◆ **HOW TO COMPLETE THIS TASK**:
Without changing a single character, write out every record below.

START INPUT DATA

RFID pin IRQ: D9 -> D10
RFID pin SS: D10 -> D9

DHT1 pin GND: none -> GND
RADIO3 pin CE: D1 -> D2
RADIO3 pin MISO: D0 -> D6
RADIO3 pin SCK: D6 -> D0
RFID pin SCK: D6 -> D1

END INPUT DATA

◆ **SOLUTION FOR THIS PROBLEM**:
RFID pin IRQ: D9 -> D10
RFID pin SS: D10 -> D9

DHT1 pin GND: none -> GND
RADIO3 pin CE: D1 -> D2
RADIO3 pin MISO: D0 -> D6
RADIO3 pin SCK: D6 -> D0
RFID pin SCK: D6 -> D1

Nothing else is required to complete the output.